- Instruction: How many lines in the entries below contain the word "Omit"? Reply with the number only.

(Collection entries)

-=-=-

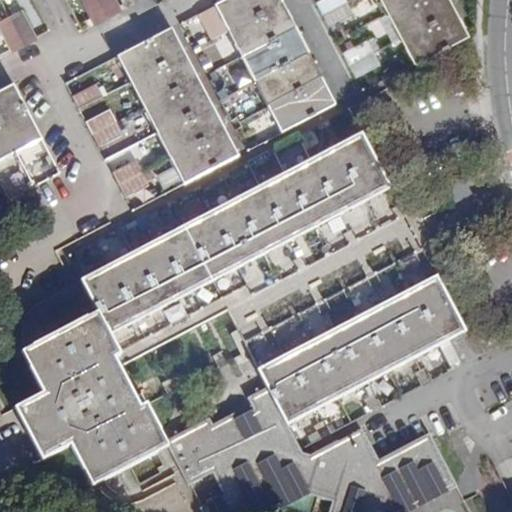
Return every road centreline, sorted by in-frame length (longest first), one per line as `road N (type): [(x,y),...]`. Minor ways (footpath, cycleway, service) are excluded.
road 1 (residential): [(366,434),(511,360)]
road 2 (residential): [(69,39),(78,58),(192,0)]
road 3 (residential): [(23,63),(85,179)]
road 4 (residential): [(511,122),(501,45),(507,0)]
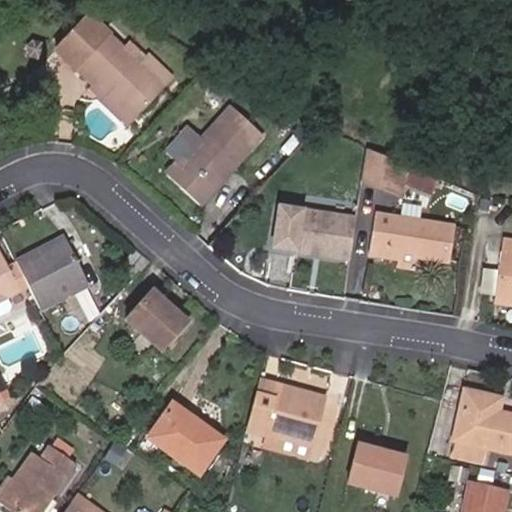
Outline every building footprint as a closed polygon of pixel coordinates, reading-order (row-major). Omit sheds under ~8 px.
[(53,52),(106,99),(110,96),(133,115),(167,77),(166,70),(144,52),(137,59),(122,45),(124,43),(88,12),(53,52)] [(110,96),(106,99),(102,103),(125,124),(133,115),(110,96)] [(259,130),(228,102),(199,135),(180,156),(177,154),(173,158),(162,170),(195,200),(259,130)] [(180,156),(199,135),(185,123),(162,148),(173,158),(177,154),(180,156)] [(380,186),(384,156),(360,146),(355,183),(380,186)] [(415,186),(421,172),(406,165),(399,180),(415,186)] [(426,191),(432,177),(421,172),(415,186),(426,191)] [(346,251),(352,211),(275,201),(269,240),(346,251)] [(450,224),(370,213),(364,255),(392,259),(391,266),(410,268),(412,254),(446,259),(450,224)] [(11,260),(35,310),(86,288),(61,235),(11,260)] [(482,293),(511,297),(511,238),(491,235),(482,293)] [(146,263),(134,252),(117,271),(129,281),(146,263)] [(0,260),(0,298),(2,298),(15,291),(0,260)] [(183,319),(149,290),(122,320),(159,351),(183,319)] [(511,309),(511,308),(511,297),(482,293),(480,304),(511,309)] [(2,298),(0,298),(0,317),(10,313),(2,298)] [(319,398),(256,382),(243,431),(264,435),(309,446),(319,398)] [(3,386),(0,387),(0,413),(13,408),(3,386)] [(496,397),(457,388),(446,440),(480,448),(511,454),(511,415),(493,412),(496,397)] [(171,401),(148,434),(197,469),(220,435),(171,401)] [(309,446),(264,435),(261,452),(306,462),(309,446)] [(480,448),(446,440),(442,455),(477,463),(480,448)] [(339,484),(344,485),(343,489),(390,502),(401,461),(395,459),(395,457),(350,444),(339,484)] [(12,481),(0,497),(0,509),(4,511),(36,511),(70,463),(46,446),(37,459),(30,454),(12,481)] [(0,482),(0,497),(12,481),(4,476),(0,482)] [(493,511),(499,487),(459,478),(451,511),(493,511)] [(100,511),(72,493),(65,504),(77,511),(100,511)]
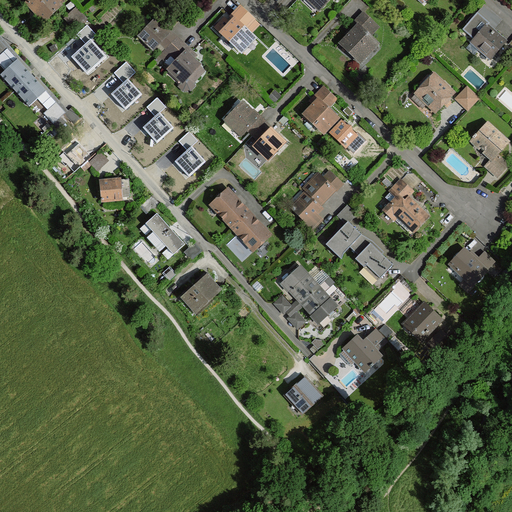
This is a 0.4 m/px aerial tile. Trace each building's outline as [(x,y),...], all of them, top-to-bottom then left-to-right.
[(55,0),(29,0),(26,2),(44,21),(61,6),(55,0)] [(329,0),(311,0),(321,9),(329,0)] [(235,20),(244,29),(253,19),(241,7),(231,17),(235,20)] [(87,19),(77,8),(66,19),(76,29),(87,19)] [(355,23),(359,26),(366,33),(375,24),(364,13),(355,23)] [(487,25),(488,27),(490,24),(482,16),(479,13),(464,30),(474,39),(487,25)] [(244,29),(235,20),(222,33),(239,49),(252,36),(244,29)] [(154,22),(138,39),(152,52),(159,44),(167,34),(154,22)] [(97,35),(88,25),(77,34),(86,44),(97,35)] [(488,27),(487,25),(474,39),(482,46),(480,49),(492,58),(506,42),(488,27)] [(366,33),(359,26),(342,44),(360,61),(377,44),(366,33)] [(165,50),(178,37),(171,31),(167,34),(159,44),(165,50)] [(178,61),(186,52),(190,49),(178,37),(165,50),(178,61)] [(0,56),(8,48),(0,39),(0,56)] [(105,56),(91,41),(74,56),(88,72),(105,56)] [(0,56),(0,64),(6,71),(18,60),(8,48),(0,56)] [(200,65),(186,52),(178,61),(171,69),(184,81),(188,78),(199,66),(200,65)] [(32,75),(18,60),(6,71),(1,75),(16,91),(32,75)] [(135,72),(127,63),(115,73),(124,83),(135,72)] [(188,78),(194,83),(205,71),(199,66),(188,78)] [(47,91),(32,75),(16,91),(30,107),(47,91)] [(453,95),(434,77),(419,92),(430,103),(438,110),(453,95)] [(194,83),(188,78),(184,81),(180,86),(184,91),(191,91),(195,86),(193,84),(194,83)] [(141,94),(128,80),(112,94),(126,108),(141,94)] [(319,101),(328,109),(337,100),(324,88),(315,97),(319,101)] [(478,99),(468,88),(457,99),(468,110),(478,99)] [(430,103),(419,92),(412,98),(423,109),(430,103)] [(166,107),(158,98),(148,107),(156,116),(166,107)] [(319,101),(305,115),(323,132),(337,118),(328,109),(319,101)] [(66,113),(56,102),(44,114),(54,124),(66,113)] [(243,103),(228,120),(243,134),(247,129),(258,117),(243,103)] [(69,111),(66,113),(75,124),(80,119),(71,109),(69,111)] [(173,128),(160,113),(144,127),(158,142),(173,128)] [(260,116),(258,117),(247,129),(253,136),(266,122),(260,116)] [(274,129),(266,122),(253,136),(260,142),(272,130),(274,129)] [(356,136),(342,122),(331,133),(346,147),(347,145),(355,137),(356,136)] [(508,143),(488,124),(474,140),(494,158),(508,143)] [(285,143),(272,130),(260,142),(256,147),(269,159),(285,143)] [(197,141),(189,132),(179,141),(187,150),(197,141)] [(361,143),(355,137),(347,145),(353,151),(361,143)] [(89,154),(79,144),(67,155),(72,160),(78,167),(86,160),(88,159),(86,156),(89,154)] [(205,162),(191,147),(176,161),(189,176),(205,162)] [(109,161),(101,152),(90,163),(98,172),(109,161)] [(509,165),(501,158),(490,170),(498,177),(509,165)] [(87,161),(86,160),(78,167),(72,160),(67,165),(75,173),(81,167),(87,161)] [(91,166),(87,161),(81,167),(84,171),(91,166)] [(331,172),(324,179),(333,189),(336,192),(343,184),(331,172)] [(333,189),(324,179),(320,176),(306,191),(308,194),(319,204),(333,189)] [(176,197),(185,189),(174,177),(165,185),(176,197)] [(120,180),(101,182),(102,201),(122,199),(122,198),(120,180)] [(129,180),(120,180),(122,198),(129,197),(130,193),(129,180)] [(419,227),(429,217),(412,200),(407,205),(404,201),(413,192),(401,181),(392,191),(399,197),(386,211),(395,219),(398,216),(412,229),(417,225),(419,227)] [(229,190),(212,205),(232,228),(250,212),(240,202),(229,190)] [(319,204),(308,194),(294,209),(304,219),(307,222),(316,213),(322,206),(319,204)] [(149,214),(160,204),(153,196),(142,206),(149,214)] [(348,222),(350,223),(358,214),(348,205),(337,215),(346,224),(348,222)] [(266,230),(250,212),(232,228),(253,251),(271,235),(266,230)] [(323,220),(316,213),(307,222),(304,219),(299,223),(310,233),(323,220)] [(160,240),(172,230),(157,214),(146,224),(152,230),(160,240)] [(350,246),(362,234),(350,223),(348,222),(346,224),(326,244),(342,259),(344,253),(350,246)] [(152,230),(146,224),(140,229),(146,235),(152,230)] [(185,245),(172,230),(160,240),(168,248),(174,255),(185,245)] [(371,243),(382,254),(384,252),(373,241),(362,234),(350,246),(359,255),(371,243)] [(191,261),(203,251),(195,242),(184,252),(191,261)] [(366,264),(381,278),(393,265),(382,254),(371,243),(359,255),(356,259),(364,266),(366,264)] [(174,255),(168,248),(163,253),(168,260),(174,255)] [(465,251),(451,265),(473,285),(487,271),(465,251)] [(304,301),(319,287),(301,267),(283,283),(290,291),(292,289),(301,298),(304,301)] [(329,277),(324,271),(320,275),(325,281),(329,277)] [(221,291),(207,275),(183,297),(196,313),(221,291)] [(335,283),(329,277),(325,281),(330,287),(335,283)] [(337,307),(319,287),(304,301),(308,305),(315,313),(312,315),(320,323),(337,307)] [(246,305),(248,303),(240,294),(245,290),(243,288),(236,295),(246,305)] [(299,301),(292,306),(293,308),(286,314),(290,318),(296,312),(298,314),(305,307),(312,315),(315,313),(308,305),(304,301),(301,298),(292,289),(290,291),(299,301)] [(253,299),(245,290),(240,294),(248,303),(253,299)] [(292,306),(283,297),(274,305),(284,316),(286,314),(293,308),(292,306)] [(441,320),(425,305),(407,324),(423,338),(441,320)] [(298,314),(296,312),(290,318),(288,320),(298,331),(307,323),(298,314)] [(377,331),(368,340),(378,351),(387,342),(377,331)] [(453,340),(442,331),(432,341),(443,351),(453,340)] [(358,338),(346,349),(357,361),(366,371),(382,356),(378,351),(368,340),(364,343),(358,338)] [(313,345),(318,351),(324,345),(322,342),(316,342),(313,345)] [(357,361),(346,349),(340,354),(350,367),(357,361)] [(322,396),(306,377),(286,395),(303,414),(322,396)]
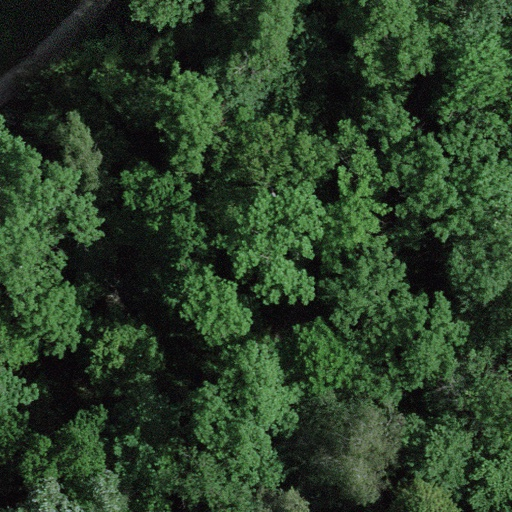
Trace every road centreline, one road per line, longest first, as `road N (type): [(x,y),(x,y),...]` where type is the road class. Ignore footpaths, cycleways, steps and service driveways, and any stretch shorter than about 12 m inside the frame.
road 1 (track): [(487,0),(180,511)]
road 2 (track): [(97,0),(49,60),(0,100)]
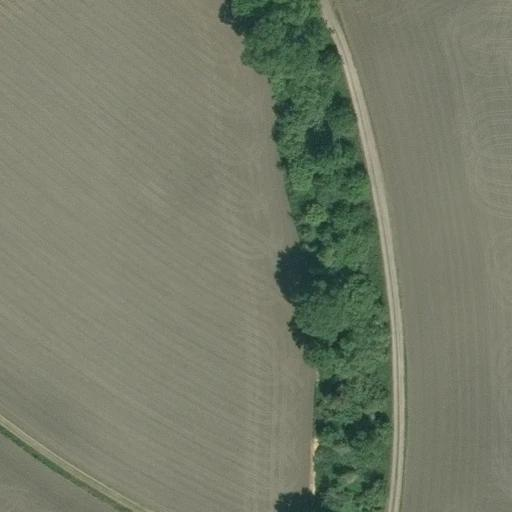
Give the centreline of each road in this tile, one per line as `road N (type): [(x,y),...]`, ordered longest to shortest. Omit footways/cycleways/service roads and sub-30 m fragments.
road 1 (track): [(391,511),(395,358),(385,245),(326,0)]
road 2 (track): [(0,420),(141,511)]
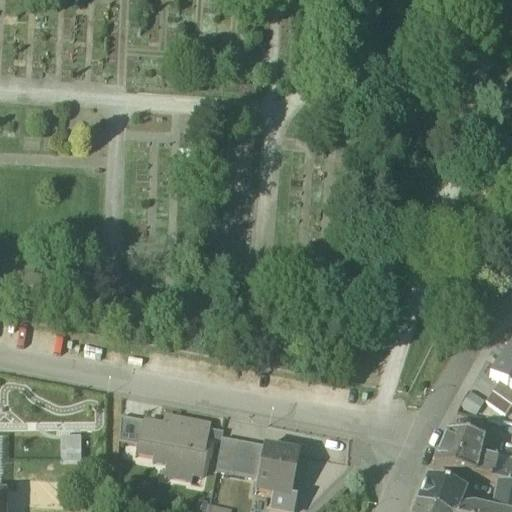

-=-=-

- Correct answer: 2